What you will do: Every entry below must be transcribed exactly, with no line missing.

Data for this exercise:

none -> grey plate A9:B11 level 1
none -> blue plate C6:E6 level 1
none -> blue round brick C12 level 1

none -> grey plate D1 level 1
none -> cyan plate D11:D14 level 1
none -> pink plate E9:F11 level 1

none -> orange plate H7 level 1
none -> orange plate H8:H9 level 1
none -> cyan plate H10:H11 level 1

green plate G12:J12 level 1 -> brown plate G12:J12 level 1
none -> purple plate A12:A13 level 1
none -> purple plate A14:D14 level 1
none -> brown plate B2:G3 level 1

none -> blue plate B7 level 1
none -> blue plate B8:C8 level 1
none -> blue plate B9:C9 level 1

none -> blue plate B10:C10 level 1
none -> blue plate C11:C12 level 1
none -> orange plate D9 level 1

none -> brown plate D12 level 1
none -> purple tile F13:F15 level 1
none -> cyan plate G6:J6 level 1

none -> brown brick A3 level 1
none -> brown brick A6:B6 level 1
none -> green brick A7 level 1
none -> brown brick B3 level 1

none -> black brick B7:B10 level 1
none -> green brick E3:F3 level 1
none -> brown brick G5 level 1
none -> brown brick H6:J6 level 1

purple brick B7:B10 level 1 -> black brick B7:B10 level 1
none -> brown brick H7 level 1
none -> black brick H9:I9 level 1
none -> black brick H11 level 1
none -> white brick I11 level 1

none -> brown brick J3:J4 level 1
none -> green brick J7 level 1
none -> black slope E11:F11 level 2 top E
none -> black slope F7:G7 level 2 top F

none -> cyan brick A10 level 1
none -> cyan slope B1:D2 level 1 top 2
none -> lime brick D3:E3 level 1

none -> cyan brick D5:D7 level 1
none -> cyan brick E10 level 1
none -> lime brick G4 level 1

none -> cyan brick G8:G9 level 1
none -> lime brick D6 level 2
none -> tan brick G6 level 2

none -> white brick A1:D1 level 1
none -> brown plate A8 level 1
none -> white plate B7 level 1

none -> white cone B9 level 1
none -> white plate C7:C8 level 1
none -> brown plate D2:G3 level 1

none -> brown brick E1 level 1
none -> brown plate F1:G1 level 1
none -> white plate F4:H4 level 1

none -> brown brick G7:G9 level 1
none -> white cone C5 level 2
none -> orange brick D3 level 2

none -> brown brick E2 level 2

Result below:
none -> grey plate A9:B11 level 1
none -> blue plate C6:E6 level 1
none -> blue round brick C12 level 1

none -> grey plate D1 level 1
none -> cyan plate D11:D14 level 1
none -> pink plate E9:F11 level 1

none -> orange plate H7 level 1
none -> orange plate H8:H9 level 1
none -> cyan plate H10:H11 level 1

green plate G12:J12 level 1 -> brown plate G12:J12 level 1
none -> purple plate A12:A13 level 1
none -> purple plate A14:D14 level 1
none -> brown plate B2:G3 level 1

none -> blue plate B7 level 1
none -> blue plate B8:C8 level 1
none -> blue plate B9:C9 level 1

none -> blue plate B10:C10 level 1
none -> blue plate C11:C12 level 1
none -> orange plate D9 level 1

none -> brown plate D12 level 1
none -> purple tile F13:F15 level 1
none -> cyan plate G6:J6 level 1

none -> brown brick A3 level 1
none -> brown brick A6:B6 level 1
none -> green brick A7 level 1
none -> brown brick B3 level 1

none -> black brick B7:B10 level 1
none -> green brick E3:F3 level 1
none -> brown brick G5 level 1
none -> brown brick H6:J6 level 1

purple brick B7:B10 level 1 -> black brick B7:B10 level 1
none -> brown brick H7 level 1
none -> black brick H9:I9 level 1
none -> black brick H11 level 1
none -> white brick I11 level 1

none -> brown brick J3:J4 level 1
none -> green brick J7 level 1
none -> black slope E11:F11 level 2 top E
none -> black slope F7:G7 level 2 top F

none -> cyan brick A10 level 1
none -> cyan slope B1:D2 level 1 top 2
none -> lime brick D3:E3 level 1

none -> cyan brick D5:D7 level 1
none -> cyan brick E10 level 1
none -> lime brick G4 level 1

none -> cyan brick G8:G9 level 1
none -> lime brick D6 level 2
none -> tan brick G6 level 2

none -> white brick A1:D1 level 1
none -> brown plate A8 level 1
none -> white plate B7 level 1

none -> white cone B9 level 1
none -> white plate C7:C8 level 1
none -> brown plate D2:G3 level 1

none -> brown brick E1 level 1
none -> brown plate F1:G1 level 1
none -> white plate F4:H4 level 1

none -> brown brick G7:G9 level 1
none -> white cone C5 level 2
none -> orange brick D3 level 2

none -> brown brick E2 level 2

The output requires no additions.